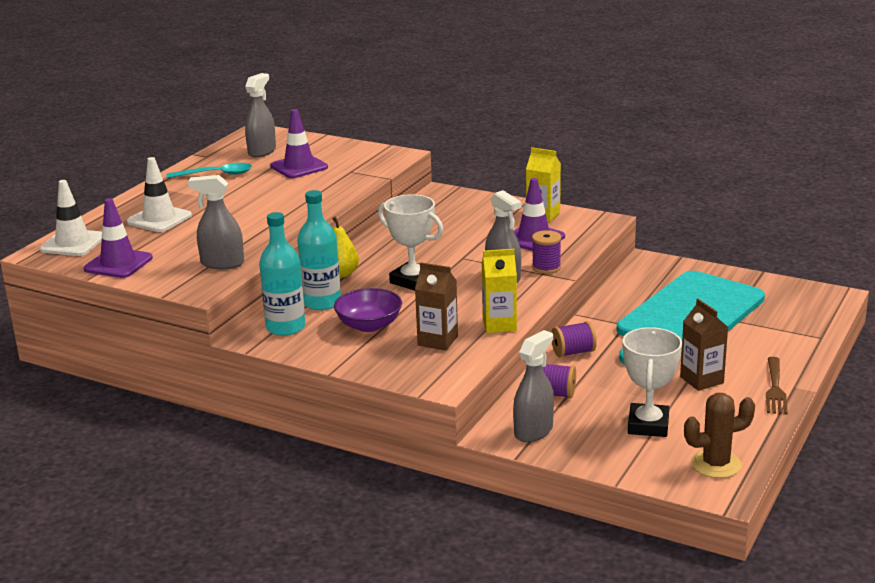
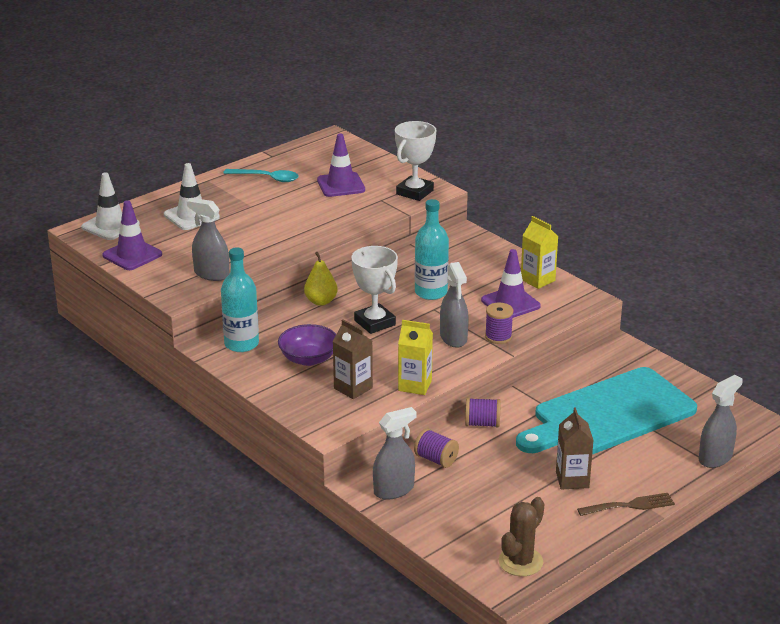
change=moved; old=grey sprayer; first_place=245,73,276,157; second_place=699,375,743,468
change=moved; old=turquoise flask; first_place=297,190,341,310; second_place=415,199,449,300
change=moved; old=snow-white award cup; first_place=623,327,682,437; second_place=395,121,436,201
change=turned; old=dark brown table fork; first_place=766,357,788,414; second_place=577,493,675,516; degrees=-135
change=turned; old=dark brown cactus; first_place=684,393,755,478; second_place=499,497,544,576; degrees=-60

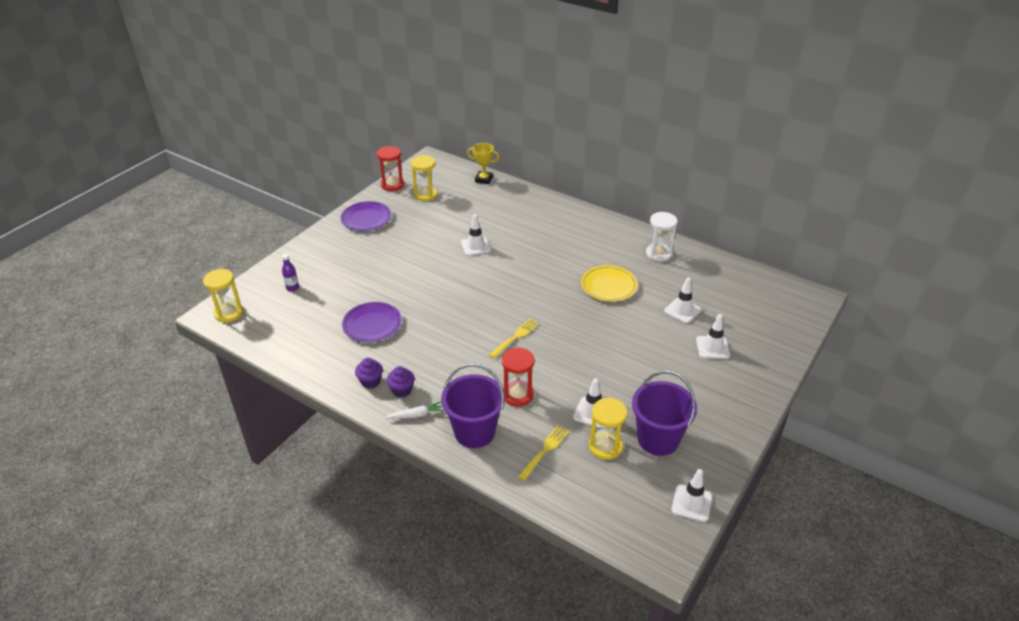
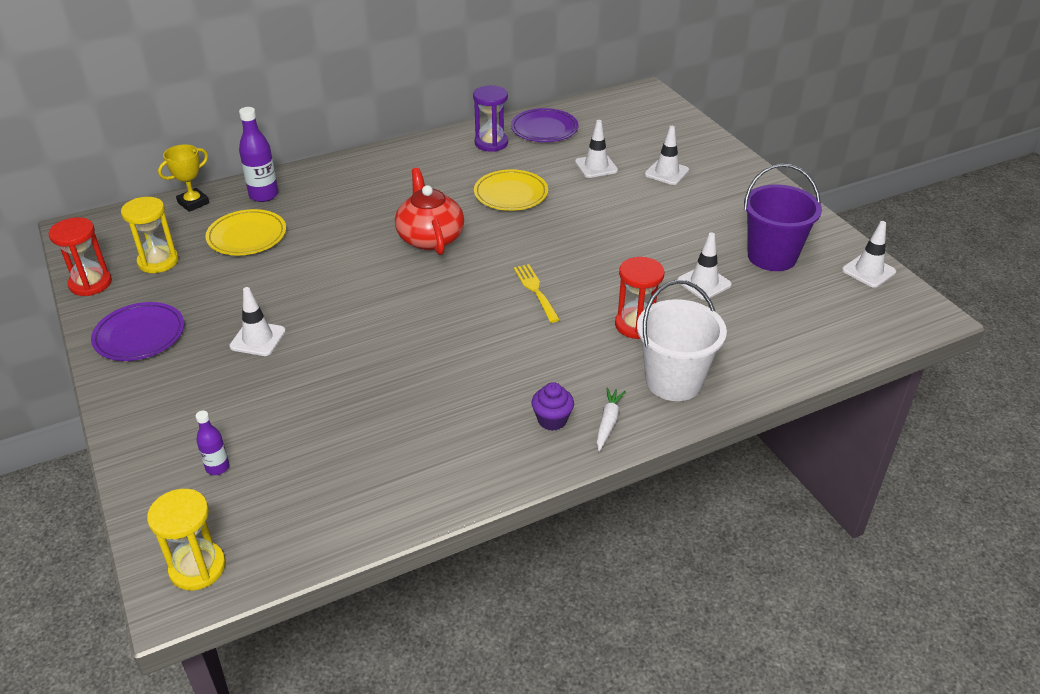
change=recoloured; old=snow-white hourglass; new=purple hourglass; first_place=646,212,678,262; second_place=473,85,508,152
change=moved; old=snow-white traffic cone; first_place=461,215,491,256; second_place=229,287,286,356
change=moved; old=purple plate; first_place=342,302,402,342; second_place=511,108,578,142
change=removed; old=purple cupcake; first_place=355,358,383,389
change=recoloured; old=purple bucket; new=snow-white bucket; first_place=441,363,505,448; second_place=637,280,727,401
change=removed; old=golden hourglass; first_place=589,398,627,460
change=removed; old=golden table fork; first_place=518,425,569,481
change=added; new=purple flask; second_place=239,107,278,202
change=added; new=crimson china teapot; second_place=395,168,464,255
change=added; new=golden plate; second_place=205,209,286,255

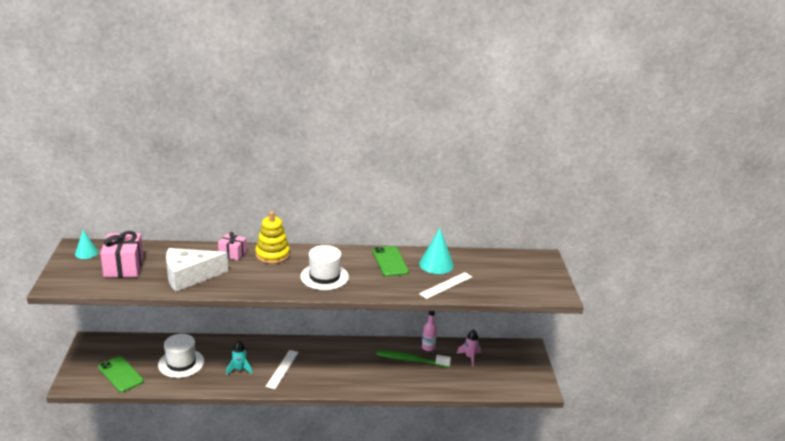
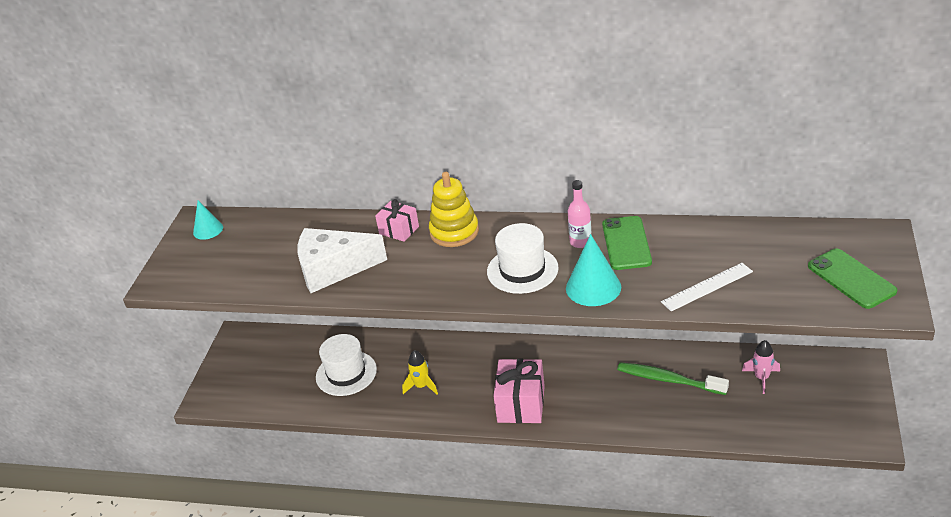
change=moved; old=turquoise solid cone; first_place=419,228,454,274; second_place=566,234,621,306
change=moved; old=pink wrapped gift; first_place=100,231,143,278; second_place=493,359,545,423
change=moved; old=pink flask; first_place=422,311,437,351; second_place=568,180,591,248
change=recoloured; old=turquoise rocket; new=golden rocket; first_place=226,341,253,375; second_place=402,350,438,394
change=removed; old=snow-white straightedge; first_place=265,350,299,389
change=moved; old=leaf-green phone; first_place=98,356,144,392; second_place=808,249,897,309

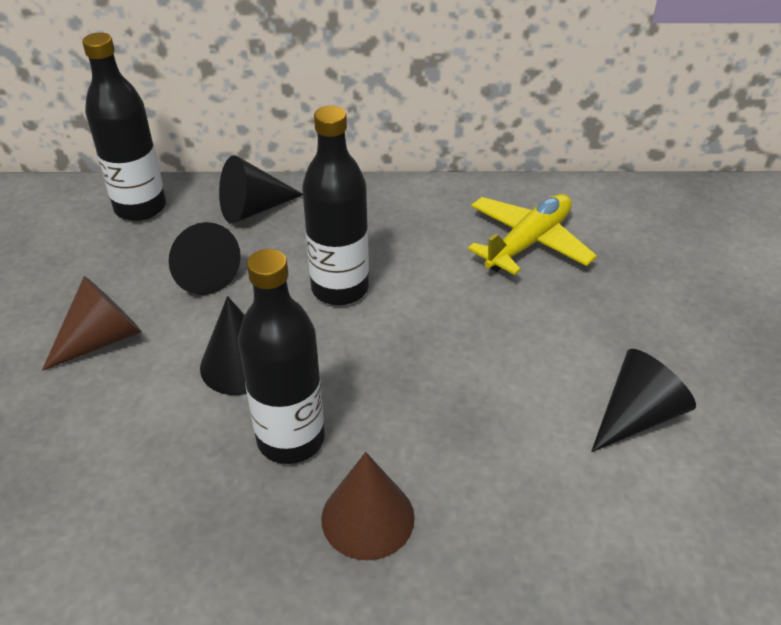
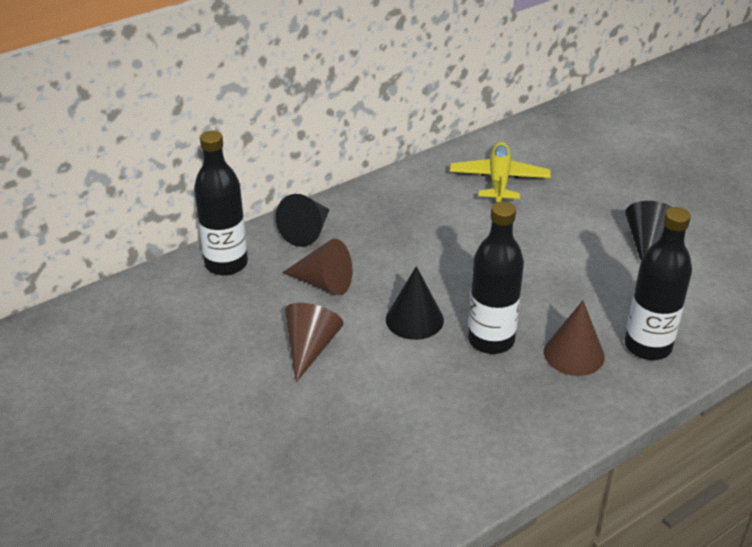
change=moved; old=ebony flask; first_place=302,106,369,305; second_place=625,207,692,360
change=recoloured; old=ebony solid cone; new=dark brown solid cone; first_place=169,222,241,295; second_place=282,239,352,295

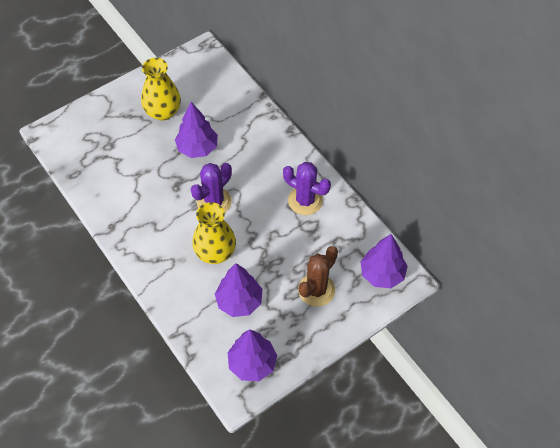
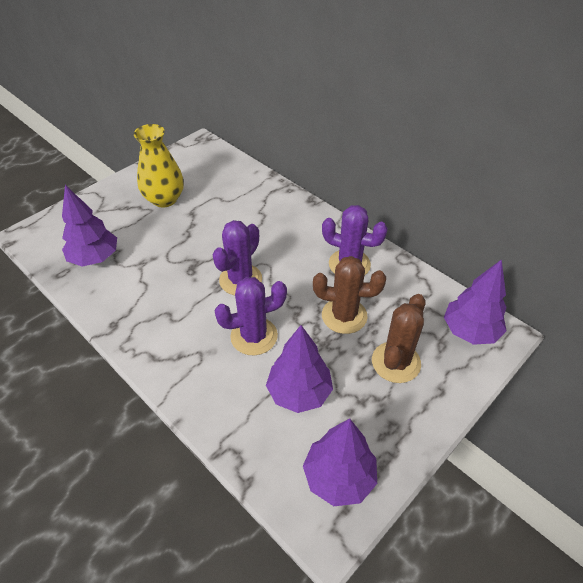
change=moved; old=purple toy tree; first_place=175,102,218,158; second_place=62,185,117,267
change=replaced; old=golden vase; new=purple cactus; first_place=192,202,236,264; second_place=215,277,287,355
change=added; new=dark brown cactus; second_place=313,256,386,334

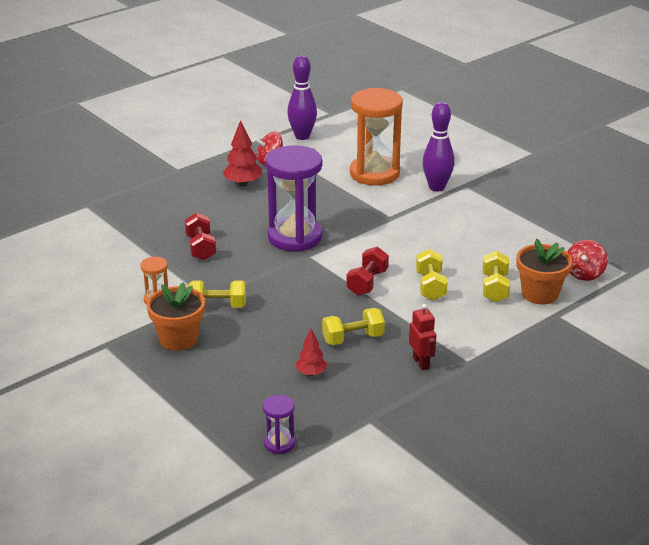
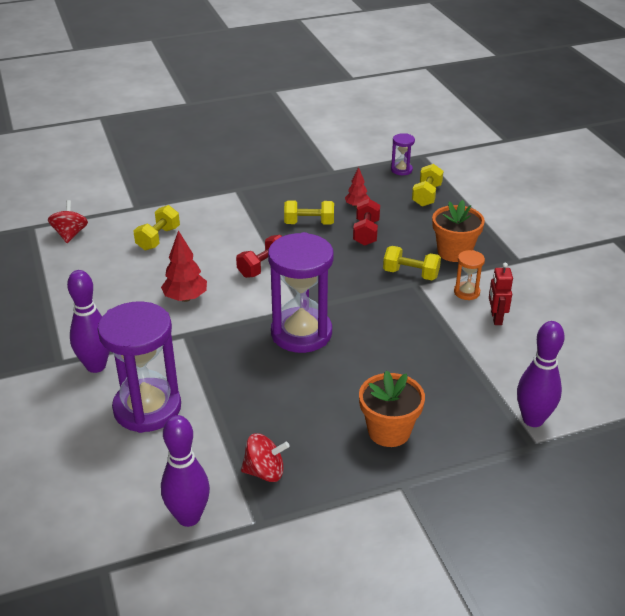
change=recoloured; old=orange hourglass; new=purple hourglass; first_place=350,88,403,186; second_place=98,301,181,433
change=moved; old=crimson toy tree; first_place=223,120,262,186; second_place=161,230,207,302
change=moved; old=crimson free weight; first_place=185,213,216,260; second_place=353,199,380,246
change=moved; old=orange flower pot; first_place=517,239,572,304; second_place=359,370,425,447
change=turned; old=crimson toy top; first_place=567,240,608,281; second_place=48,200,88,243; degrees=-45
change=moved; old=golden free weight; first_place=416,249,447,301; second_place=412,164,443,207
change=moved; old=crimson robot; first_place=409,304,436,370; second_place=489,263,513,325
change=added; new=purple tenpin; second_place=517,321,565,427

+ + + +

*WORK REQUIRED*. Print the whole listing exactly, please, and keep any images out of it.

*COMPLETED TASK*.
change=moved; old=grey sprayer; first_place=245,73,276,157; second_place=699,375,743,468
change=moved; old=turquoise flask; first_place=297,190,341,310; second_place=415,199,449,300
change=moved; old=snow-white award cup; first_place=623,327,682,437; second_place=395,121,436,201
change=turned; old=dark brown table fork; first_place=766,357,788,414; second_place=577,493,675,516; degrees=-135
change=turned; old=dark brown cactus; first_place=684,393,755,478; second_place=499,497,544,576; degrees=-60

change=recoloured; old=snow-white hourglass; new=purple hourglass; first_place=646,212,678,262; second_place=473,85,508,152
change=moved; old=snow-white traffic cone; first_place=461,215,491,256; second_place=229,287,286,356
change=moved; old=purple plate; first_place=342,302,402,342; second_place=511,108,578,142
change=removed; old=purple cupcake; first_place=355,358,383,389
change=recoloured; old=purple bucket; new=snow-white bucket; first_place=441,363,505,448; second_place=637,280,727,401
change=removed; old=golden hourglass; first_place=589,398,627,460
change=removed; old=golden table fork; first_place=518,425,569,481
change=added; new=purple flask; second_place=239,107,278,202
change=added; new=crimson china teapot; second_place=395,168,464,255
change=added; new=golden plate; second_place=205,209,286,255

change=moved; old=turquoise solid cone; first_place=419,228,454,274; second_place=566,234,621,306
change=moved; old=pink wrapped gift; first_place=100,231,143,278; second_place=493,359,545,423
change=moved; old=pink flask; first_place=422,311,437,351; second_place=568,180,591,248
change=recoloured; old=turquoise rocket; new=golden rocket; first_place=226,341,253,375; second_place=402,350,438,394
change=removed; old=snow-white straightedge; first_place=265,350,299,389
change=moved; old=leaf-green phone; first_place=98,356,144,392; second_place=808,249,897,309

change=moved; old=ebony flask; first_place=302,106,369,305; second_place=625,207,692,360
change=recoloured; old=ebony solid cone; new=dark brown solid cone; first_place=169,222,241,295; second_place=282,239,352,295

change=moved; old=purple toy tree; first_place=175,102,218,158; second_place=62,185,117,267
change=replaced; old=golden vase; new=purple cactus; first_place=192,202,236,264; second_place=215,277,287,355
change=added; new=dark brown cactus; second_place=313,256,386,334

change=recoloured; old=orange hourglass; new=purple hourglass; first_place=350,88,403,186; second_place=98,301,181,433
change=moved; old=crimson toy tree; first_place=223,120,262,186; second_place=161,230,207,302
change=moved; old=crimson free weight; first_place=185,213,216,260; second_place=353,199,380,246
change=moved; old=orange flower pot; first_place=517,239,572,304; second_place=359,370,425,447
change=turned; old=crimson toy top; first_place=567,240,608,281; second_place=48,200,88,243; degrees=-45
change=moved; old=golden free weight; first_place=416,249,447,301; second_place=412,164,443,207
change=moved; old=crimson robot; first_place=409,304,436,370; second_place=489,263,513,325
change=added; new=purple tenpin; second_place=517,321,565,427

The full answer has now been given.